- What is expected
Each entry below should be echoed exactly, with pictures omitted.

- Listed entries

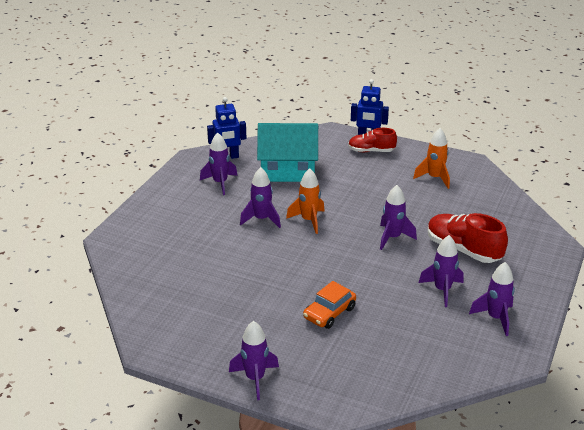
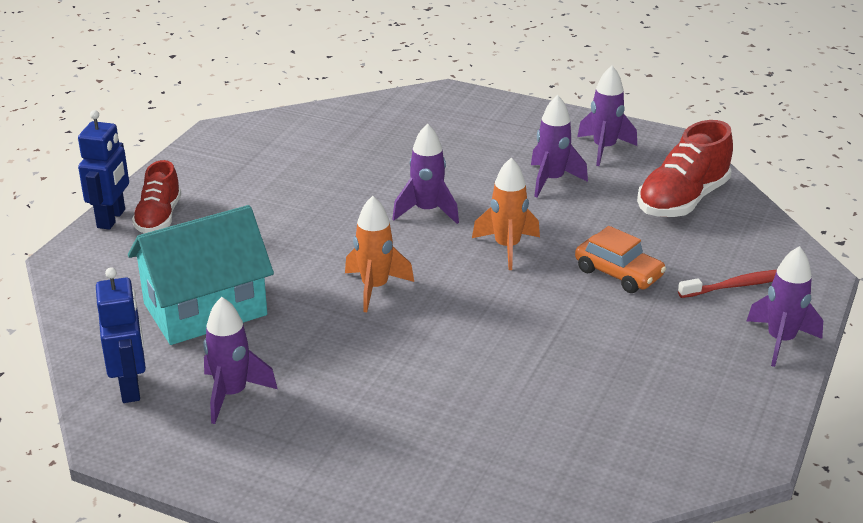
camera: 90 degrees left, 0 degrees up
purple rocket [240,167,281,228] -> none
turquoise house [257,123,318,182] -> turquoise house turned 60 degrees clockwise [128,205,274,345]
orange rocket [413,128,450,189] -> orange rocket moved to [472,157,540,270]
red shoe [428,213,508,263] -> red shoe moved to [637,120,733,217]
none -> red toothbrush [678,270,777,298]

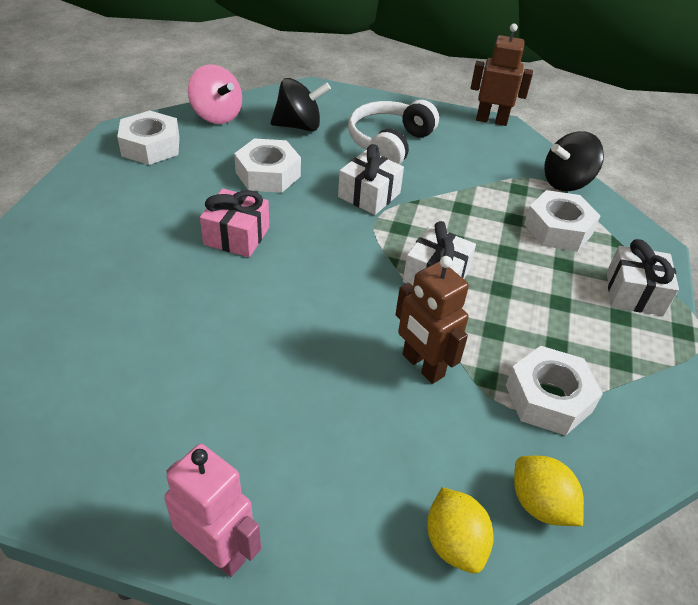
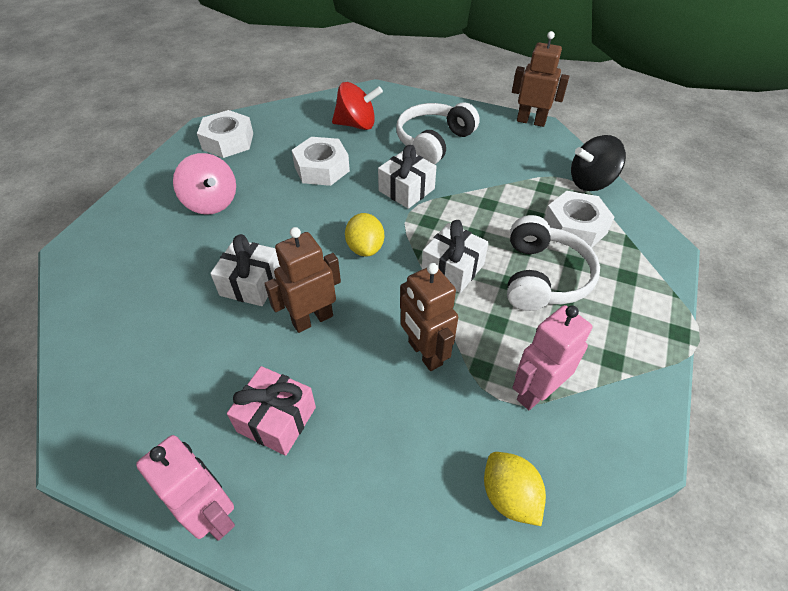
camera: 10 degrees right, 5 degrees up
pink spinning top [188,64,242,124] -> pink spinning top moved to [173,153,236,215]
pink gift [200,188,269,257] -> pink gift moved to [227,366,316,456]
black spinning top [271,78,331,132] -> red spinning top [332,82,383,130]
yellow lemon [427,487,494,574] -> yellow lemon moved to [345,213,384,257]
white nut [506,346,603,436] -> pink robot [512,305,592,410]
white gift [607,239,679,316] -> white gift moved to [210,234,280,306]
none -> brown robot [264,227,341,333]
none -> white headphones [507,215,600,311]

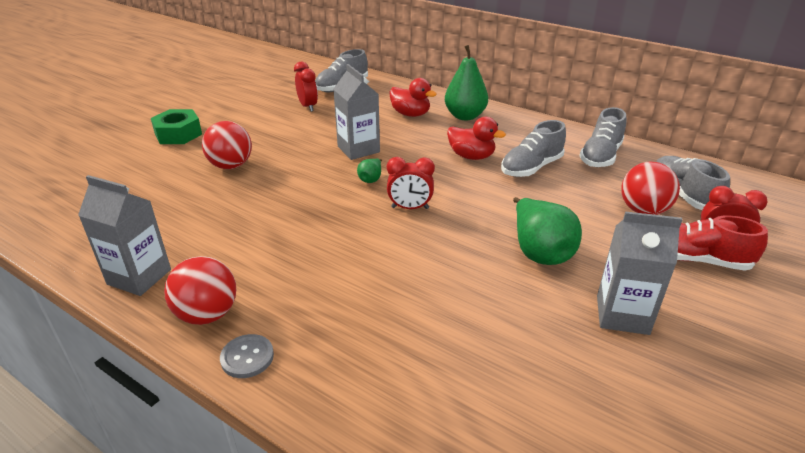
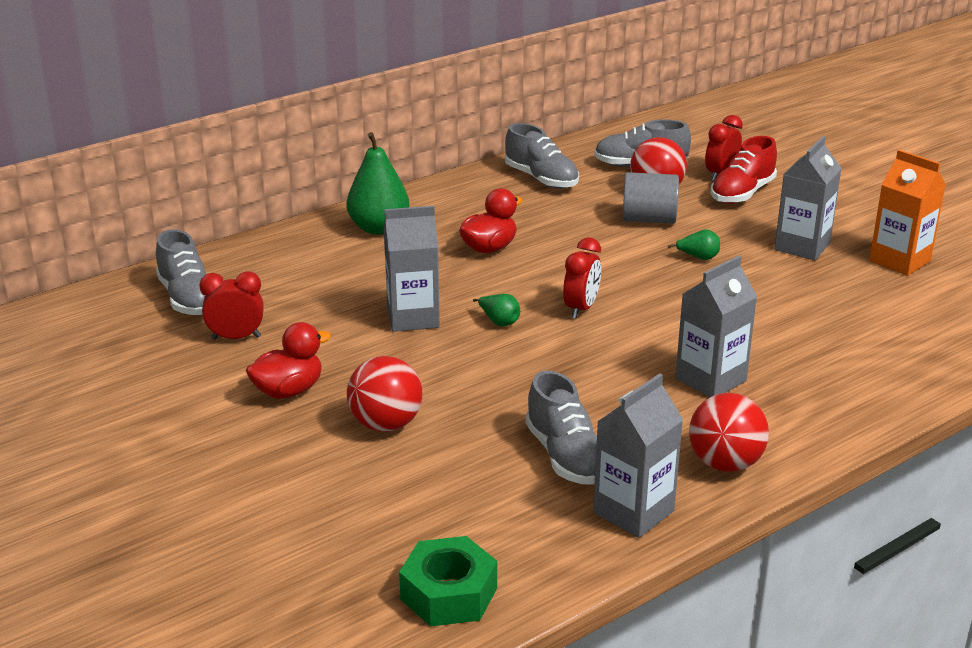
camera: 70 degrees left, 5 degrees down
green nut [151,109,202,144] -> green nut moved to [399,536,497,627]
grey button [220,334,274,378] -> none
red duck [389,78,436,117] -> red duck moved to [246,322,331,399]
grey shoe [501,120,566,177] -> grey shoe moved to [525,371,597,485]
green pear [513,197,582,265] -> green pear [668,229,720,260], size x0.47
none -> grey cylinder [623,172,679,224]
none -> grey carton [675,256,757,397]
none -> orange carton [869,150,946,276]

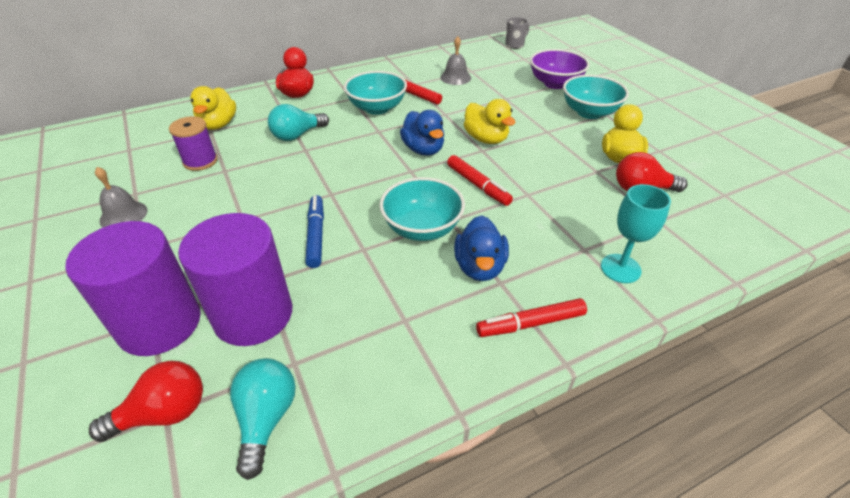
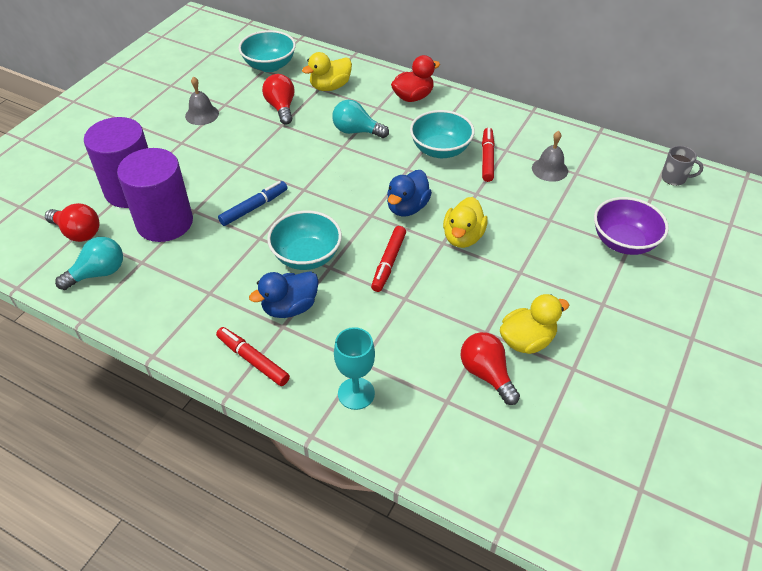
camera: 55 degrees right, 5 degrees up
purple spool [169,116,218,171] -> red light bulb [262,74,294,124]
turquoise bowl [563,75,629,119] -> turquoise bowl moved to [238,30,296,72]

- Solution to this problem
camera: 90 degrees left, 0 degrees up
purple rocket [240,167,281,228] -> none
turquoise house [257,123,318,182] -> turquoise house turned 60 degrees clockwise [128,205,274,345]
orange rocket [413,128,450,189] -> orange rocket moved to [472,157,540,270]
red shoe [428,213,508,263] -> red shoe moved to [637,120,733,217]
none -> red toothbrush [678,270,777,298]

camera: 10 degrees right, 5 degrees up
pink spinning top [188,64,242,124] -> pink spinning top moved to [173,153,236,215]
pink gift [200,188,269,257] -> pink gift moved to [227,366,316,456]
black spinning top [271,78,331,132] -> red spinning top [332,82,383,130]
yellow lemon [427,487,494,574] -> yellow lemon moved to [345,213,384,257]
white nut [506,346,603,436] -> pink robot [512,305,592,410]
white gift [607,239,679,316] -> white gift moved to [210,234,280,306]
none -> brown robot [264,227,341,333]
none -> white headphones [507,215,600,311]

camera: 70 degrees left, 5 degrees down
green nut [151,109,202,144] -> green nut moved to [399,536,497,627]
grey button [220,334,274,378] -> none
red duck [389,78,436,117] -> red duck moved to [246,322,331,399]
grey shoe [501,120,566,177] -> grey shoe moved to [525,371,597,485]
green pear [513,197,582,265] -> green pear [668,229,720,260], size x0.47
none -> grey cylinder [623,172,679,224]
none -> grey carton [675,256,757,397]
none -> orange carton [869,150,946,276]

camera: 55 degrees right, 5 degrees up
purple spool [169,116,218,171] -> red light bulb [262,74,294,124]
turquoise bowl [563,75,629,119] -> turquoise bowl moved to [238,30,296,72]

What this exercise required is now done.